PROBLEM TO SOLVE → Repeat each entry word for word. Leave any images out of the copy.
[EXERCISE MATERIALS]
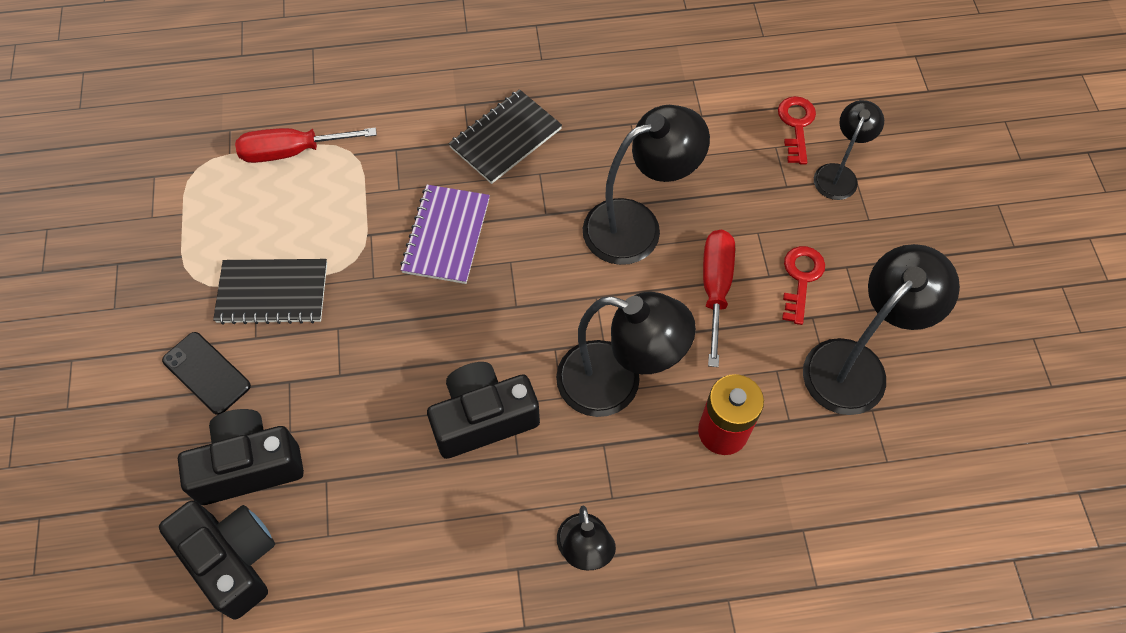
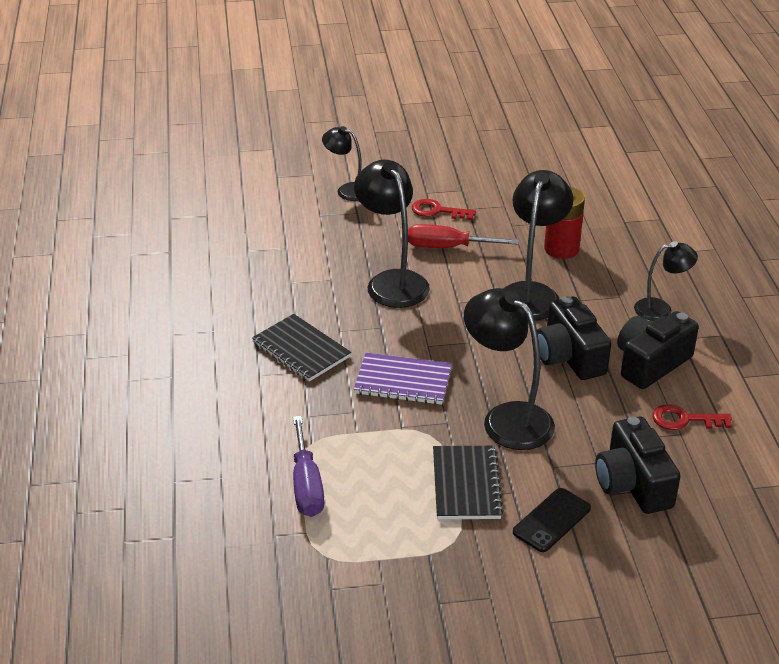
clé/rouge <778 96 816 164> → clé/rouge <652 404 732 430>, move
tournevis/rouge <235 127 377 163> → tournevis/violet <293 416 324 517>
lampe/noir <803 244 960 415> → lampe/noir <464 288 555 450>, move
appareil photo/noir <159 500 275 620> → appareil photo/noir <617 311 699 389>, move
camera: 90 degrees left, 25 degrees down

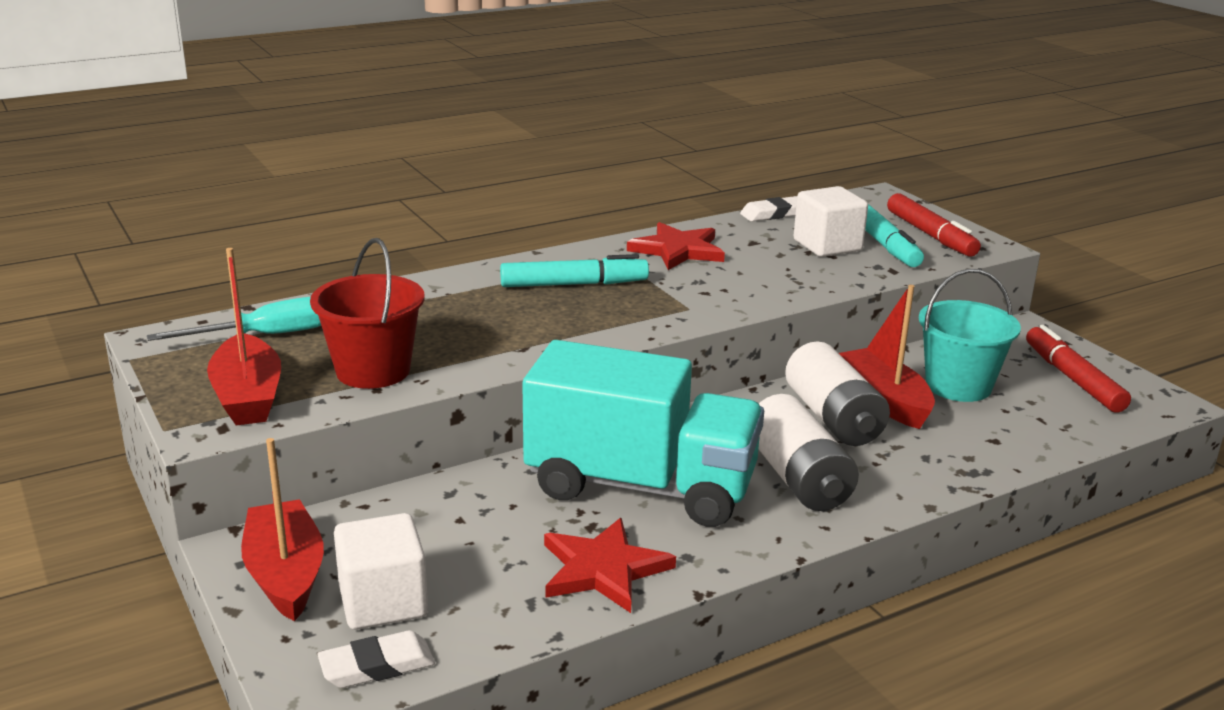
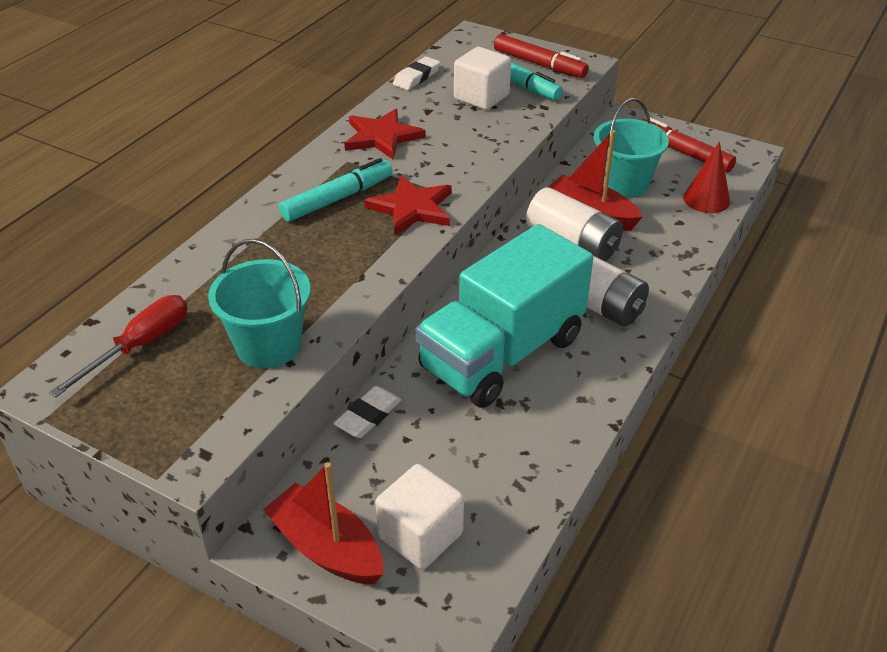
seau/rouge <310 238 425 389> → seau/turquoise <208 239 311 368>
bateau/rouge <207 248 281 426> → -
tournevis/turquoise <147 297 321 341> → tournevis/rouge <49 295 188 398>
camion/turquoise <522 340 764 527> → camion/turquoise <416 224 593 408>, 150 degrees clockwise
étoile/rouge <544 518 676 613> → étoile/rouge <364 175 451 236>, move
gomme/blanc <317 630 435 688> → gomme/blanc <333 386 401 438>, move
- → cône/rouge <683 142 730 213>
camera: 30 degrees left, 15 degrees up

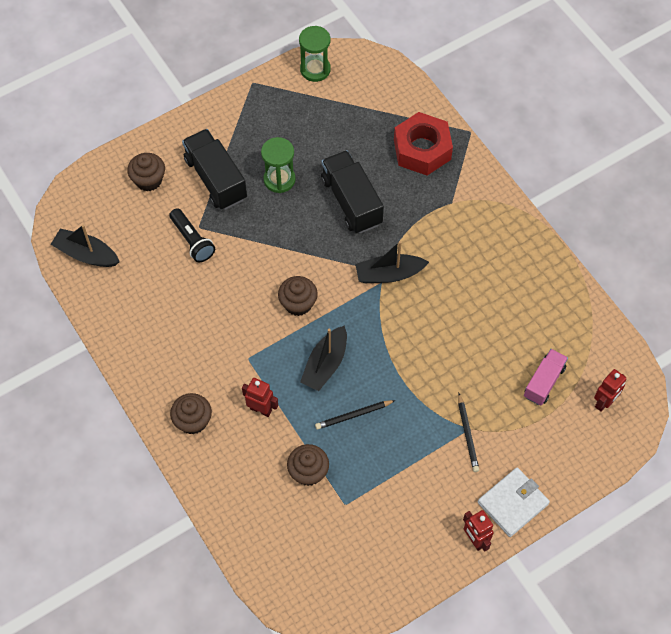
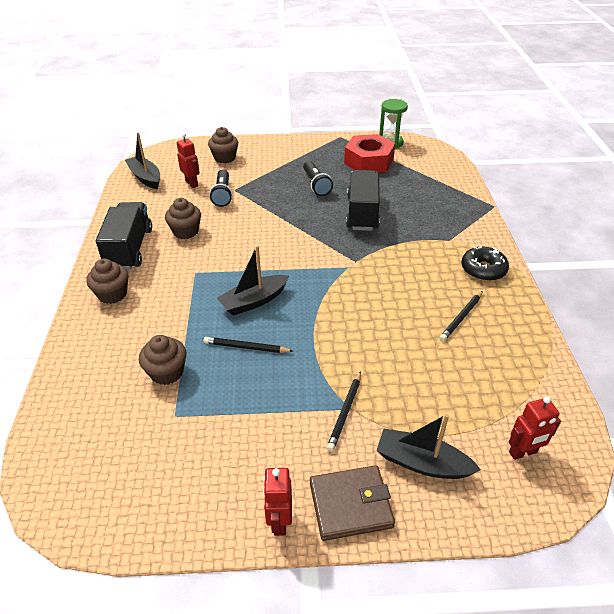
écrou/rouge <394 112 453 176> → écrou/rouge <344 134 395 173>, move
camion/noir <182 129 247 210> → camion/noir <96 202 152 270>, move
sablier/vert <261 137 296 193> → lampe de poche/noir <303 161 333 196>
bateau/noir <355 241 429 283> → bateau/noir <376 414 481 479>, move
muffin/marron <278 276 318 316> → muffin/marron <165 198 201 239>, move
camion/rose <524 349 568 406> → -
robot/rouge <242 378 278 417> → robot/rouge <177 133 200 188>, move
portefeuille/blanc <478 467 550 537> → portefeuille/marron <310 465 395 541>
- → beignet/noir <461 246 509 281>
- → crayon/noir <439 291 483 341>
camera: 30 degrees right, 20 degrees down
[/EXERCISE MATERIALS]
RESPONSE →
clé/rouge <778 96 816 164> → clé/rouge <652 404 732 430>, move
tournevis/rouge <235 127 377 163> → tournevis/violet <293 416 324 517>
lampe/noir <803 244 960 415> → lampe/noir <464 288 555 450>, move
appareil photo/noir <159 500 275 620> → appareil photo/noir <617 311 699 389>, move
camera: 90 degrees left, 25 degrees down

seau/rouge <310 238 425 389> → seau/turquoise <208 239 311 368>
bateau/rouge <207 248 281 426> → -
tournevis/turquoise <147 297 321 341> → tournevis/rouge <49 295 188 398>
camion/turquoise <522 340 764 527> → camion/turquoise <416 224 593 408>, 150 degrees clockwise
étoile/rouge <544 518 676 613> → étoile/rouge <364 175 451 236>, move
gomme/blanc <317 630 435 688> → gomme/blanc <333 386 401 438>, move
- → cône/rouge <683 142 730 213>
camera: 30 degrees left, 15 degrees up

écrou/rouge <394 112 453 176> → écrou/rouge <344 134 395 173>, move
camion/noir <182 129 247 210> → camion/noir <96 202 152 270>, move
sablier/vert <261 137 296 193> → lampe de poche/noir <303 161 333 196>
bateau/noir <355 241 429 283> → bateau/noir <376 414 481 479>, move
muffin/marron <278 276 318 316> → muffin/marron <165 198 201 239>, move
camion/rose <524 349 568 406> → -
robot/rouge <242 378 278 417> → robot/rouge <177 133 200 188>, move
portefeuille/blanc <478 467 550 537> → portefeuille/marron <310 465 395 541>
- → beignet/noir <461 246 509 281>
- → crayon/noir <439 291 483 341>
camera: 30 degrees right, 20 degrees down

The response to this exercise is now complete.